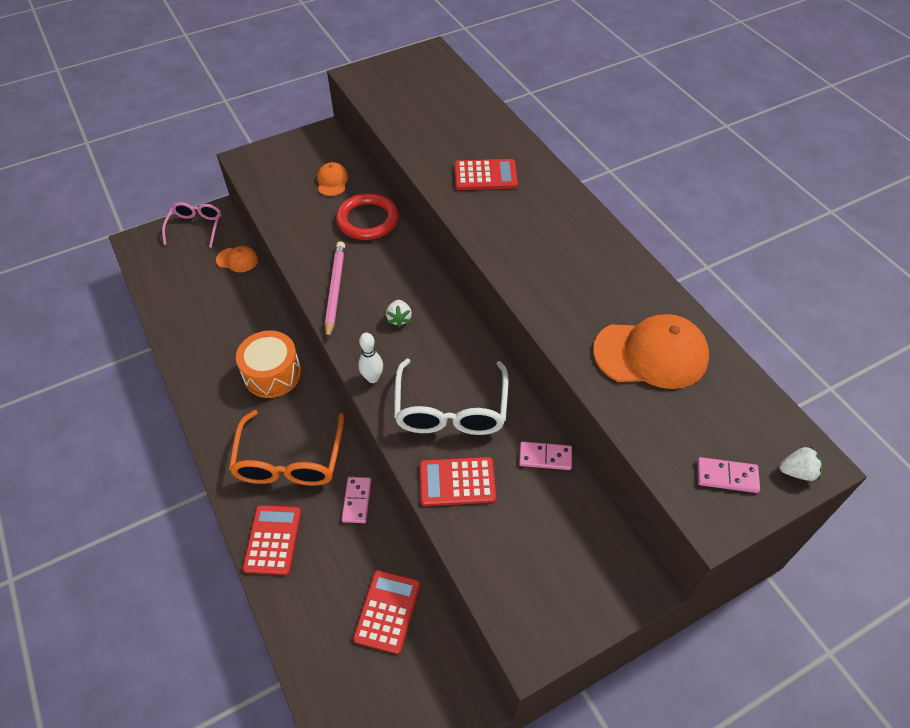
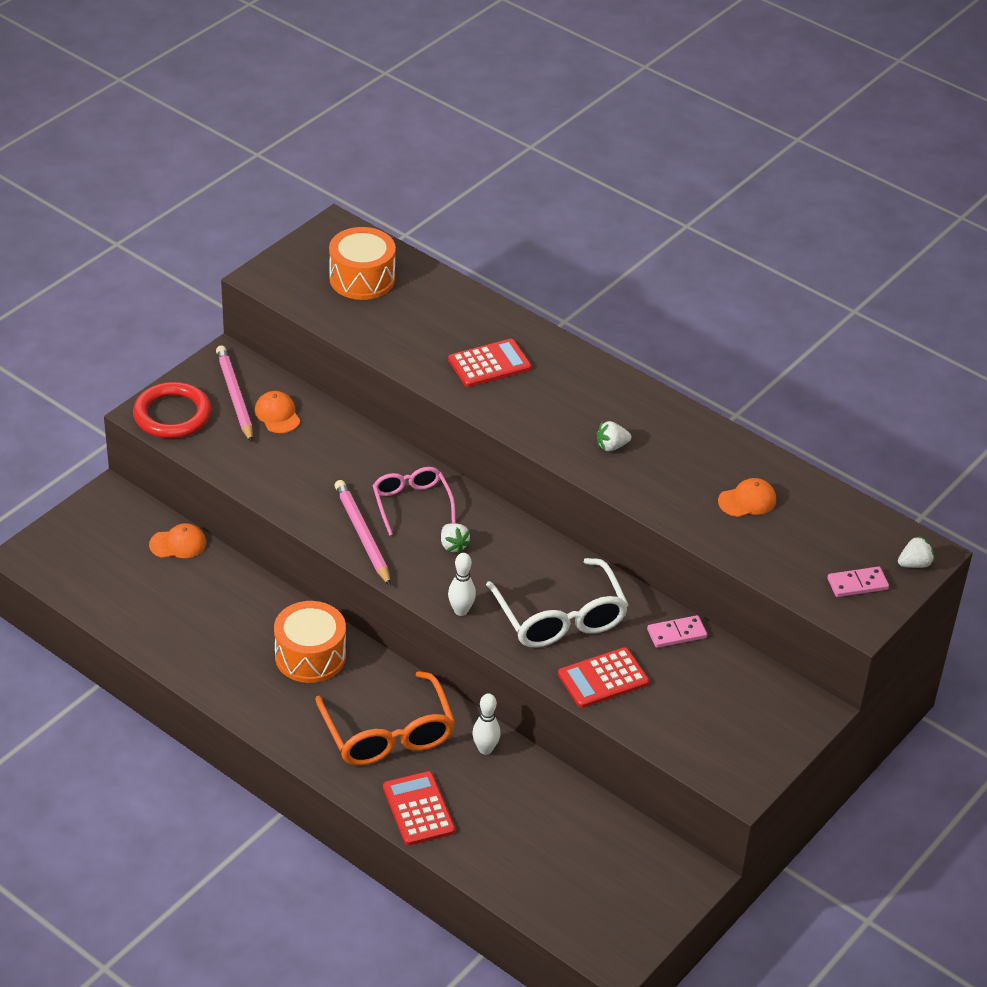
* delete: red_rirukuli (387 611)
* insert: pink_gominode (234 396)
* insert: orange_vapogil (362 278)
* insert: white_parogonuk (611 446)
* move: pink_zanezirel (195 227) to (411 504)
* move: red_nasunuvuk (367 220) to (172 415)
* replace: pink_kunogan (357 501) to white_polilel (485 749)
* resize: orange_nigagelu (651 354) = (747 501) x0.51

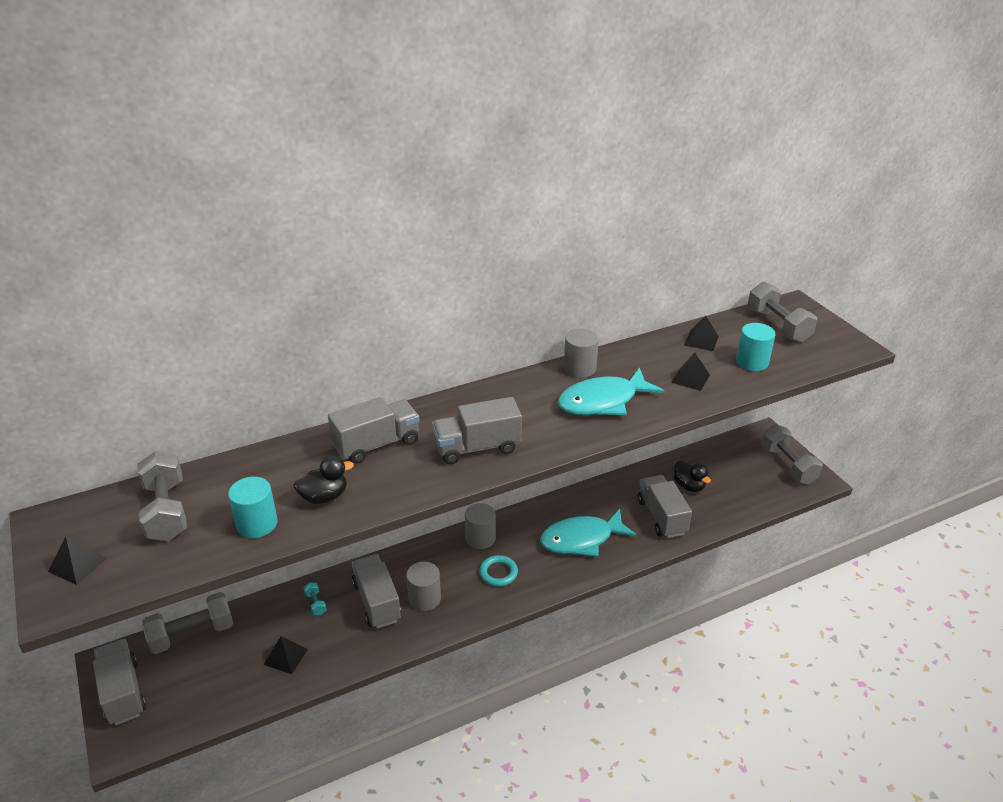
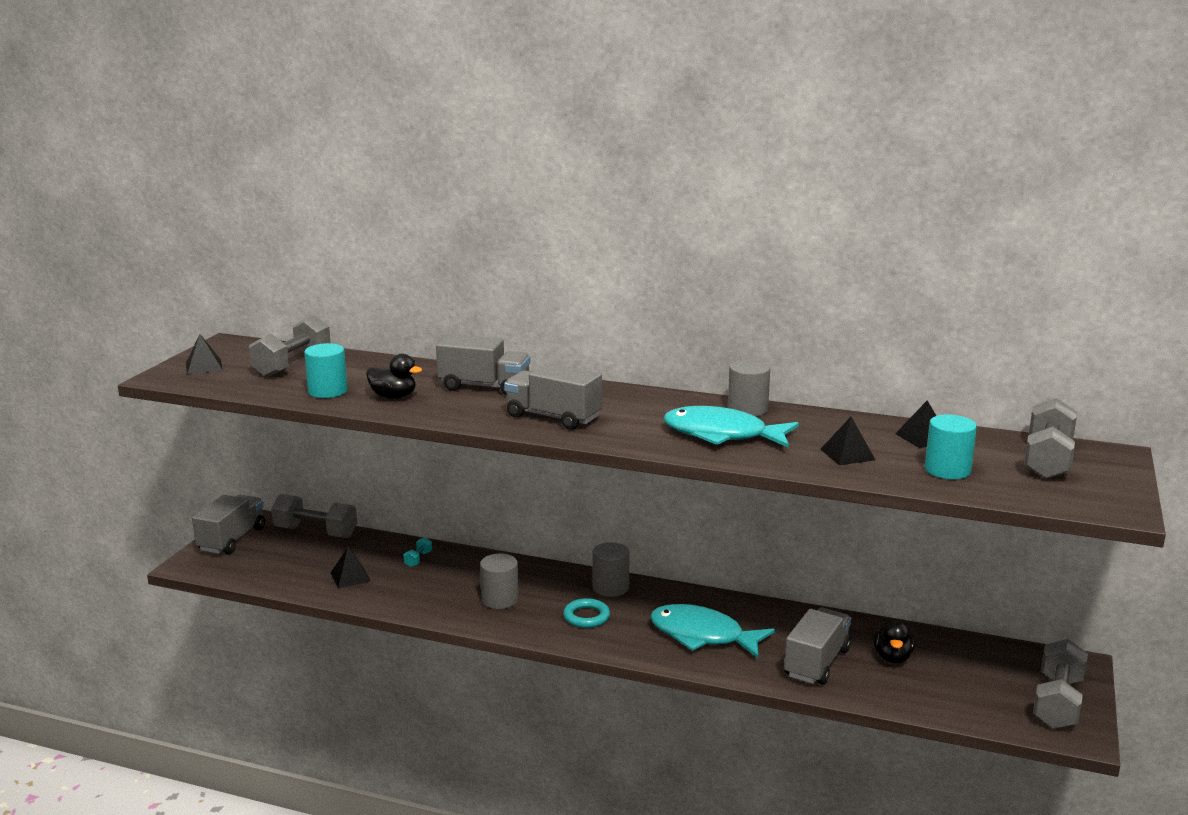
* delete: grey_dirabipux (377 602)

--

#### Activity:
If a line falls between the one containing "(747 501) x0.51" and the last line of the entries above, both included, reproduce it exactly; leave the pictures out.

#### Exercise answer:
* resize: orange_nigagelu (651 354) = (747 501) x0.51

* delete: grey_dirabipux (377 602)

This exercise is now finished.